- **Goal of the exercise**: Take the line containing "U2: NOR CD4001" through the last line of the data and retype those lines exactly. Pictures do not belong in the copy.
:: Supplied records
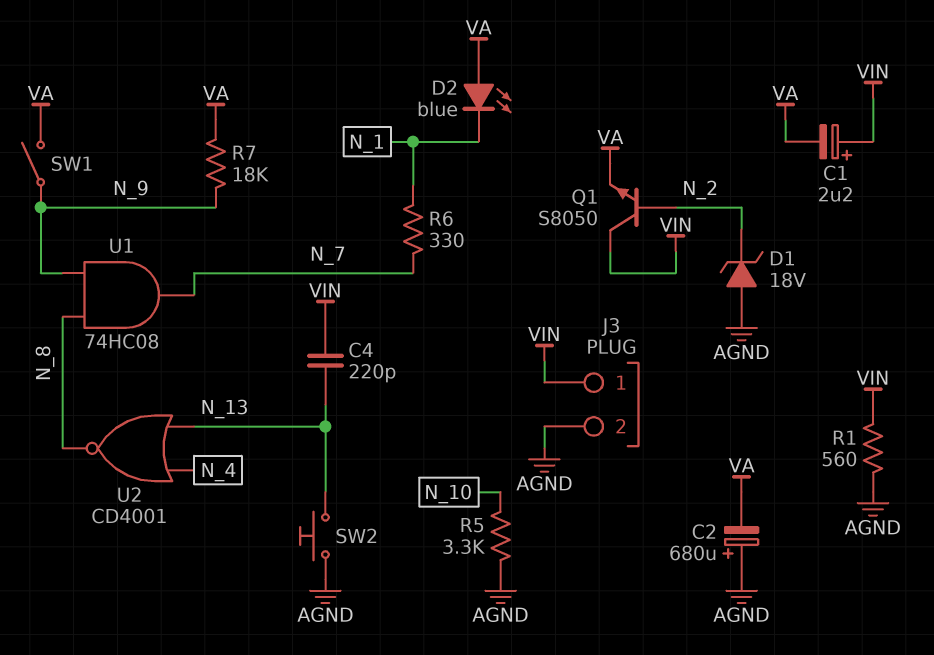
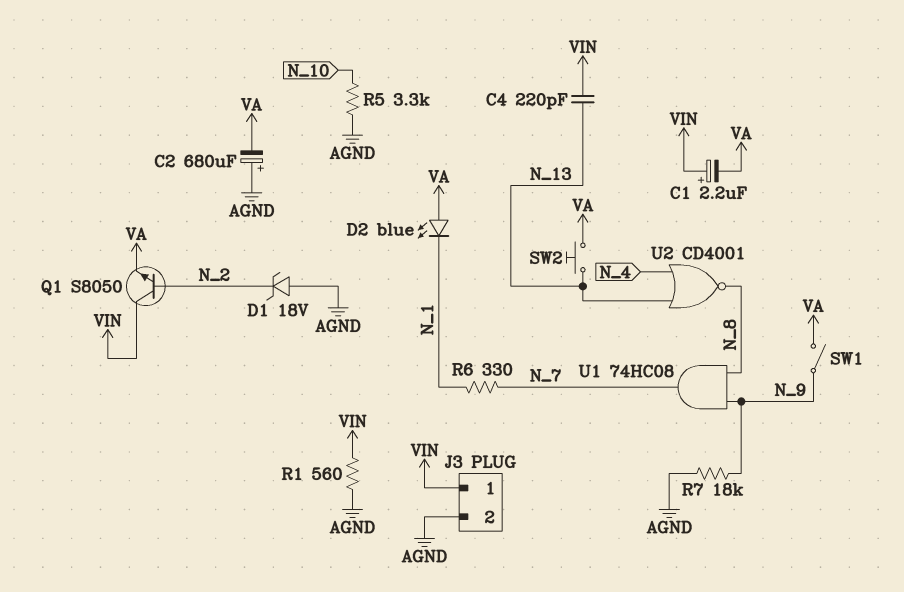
R7: 18k (N_9, VA) -> 18k (AGND, N_9)
SW2: button (AGND, N_13) -> button (N_13, VA)

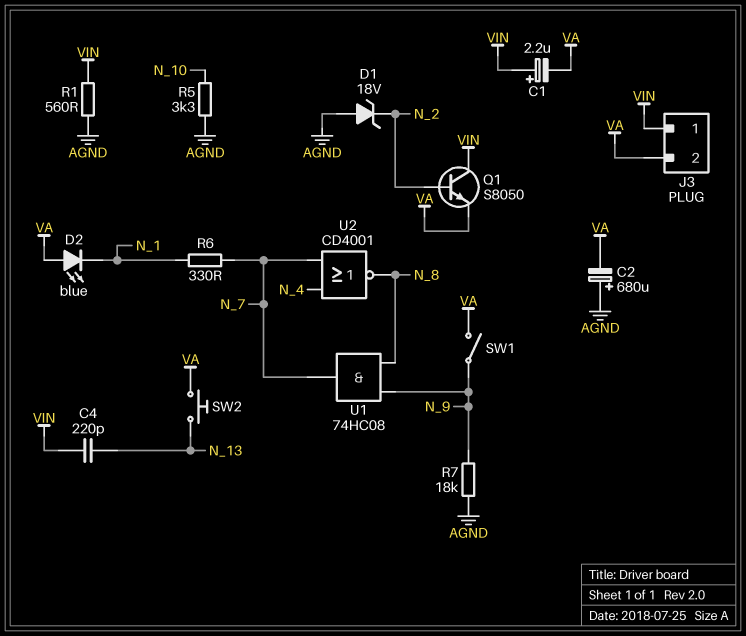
J3 pin 2: AGND -> VA
U2: NOR CD4001 (in N_4, in N_13, out N_8) -> NOR CD4001 (in N_4, in N_7, out N_8)

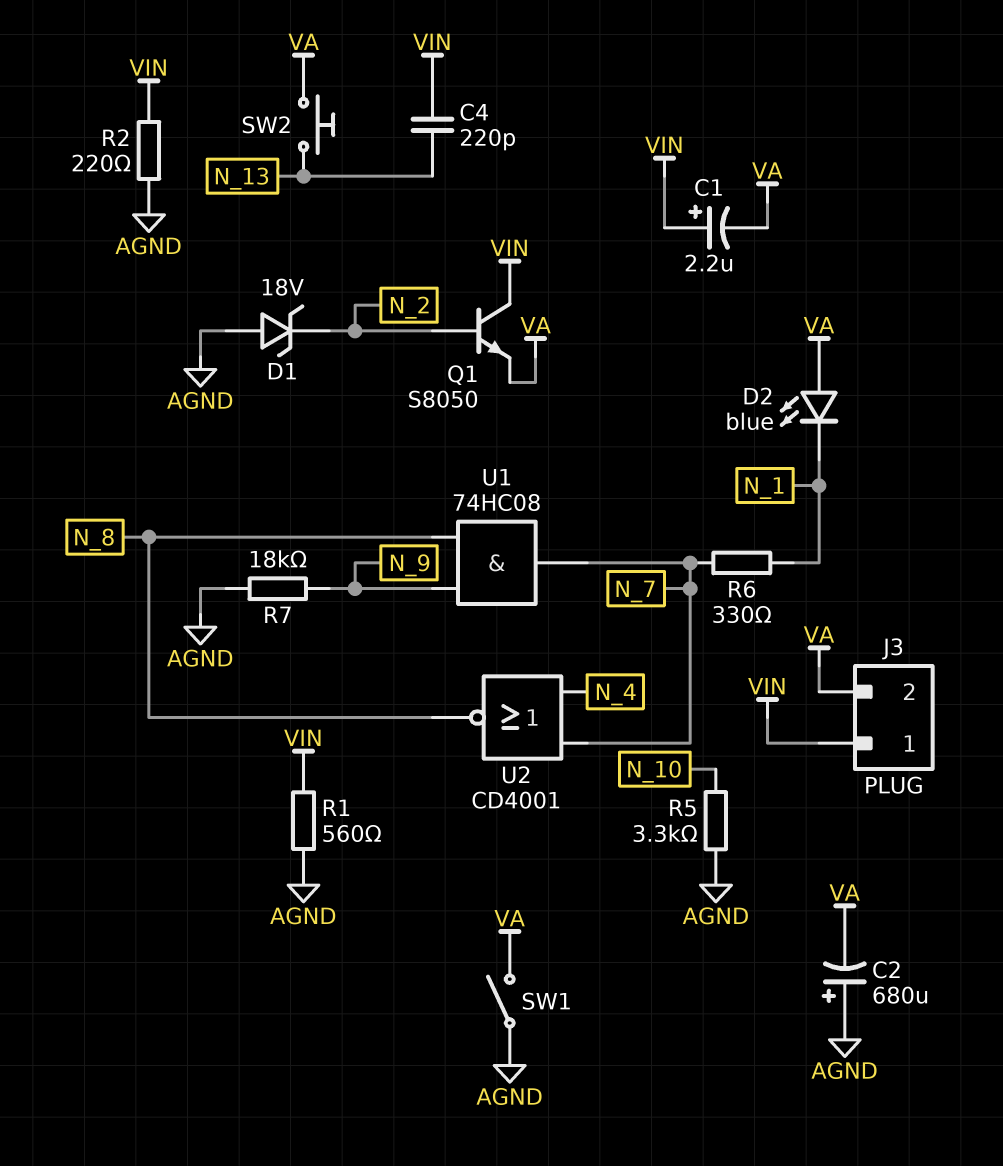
R2: none -> 220 (AGND, VIN)
SW1: switch (N_9, VA) -> switch (AGND, VA)

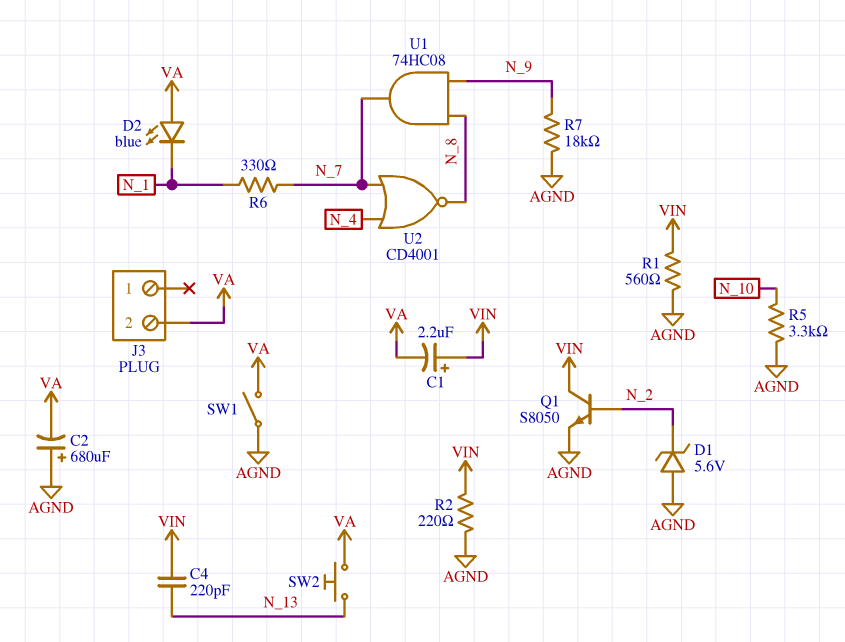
D1: zener 18V (A AGND, K N_2) -> zener 5.6V (A AGND, K N_2)
J3 pin 1: VIN -> none
Q1: NPN S8050 (B N_2, C VIN, E VA) -> NPN S8050 (B N_2, C VIN, E AGND)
::::
- **Written solution**:
U2: NOR CD4001 (in N_4, in N_13, out N_8) -> NOR CD4001 (in N_4, in N_7, out N_8)

R2: none -> 220 (AGND, VIN)
SW1: switch (N_9, VA) -> switch (AGND, VA)

D1: zener 18V (A AGND, K N_2) -> zener 5.6V (A AGND, K N_2)
J3 pin 1: VIN -> none
Q1: NPN S8050 (B N_2, C VIN, E VA) -> NPN S8050 (B N_2, C VIN, E AGND)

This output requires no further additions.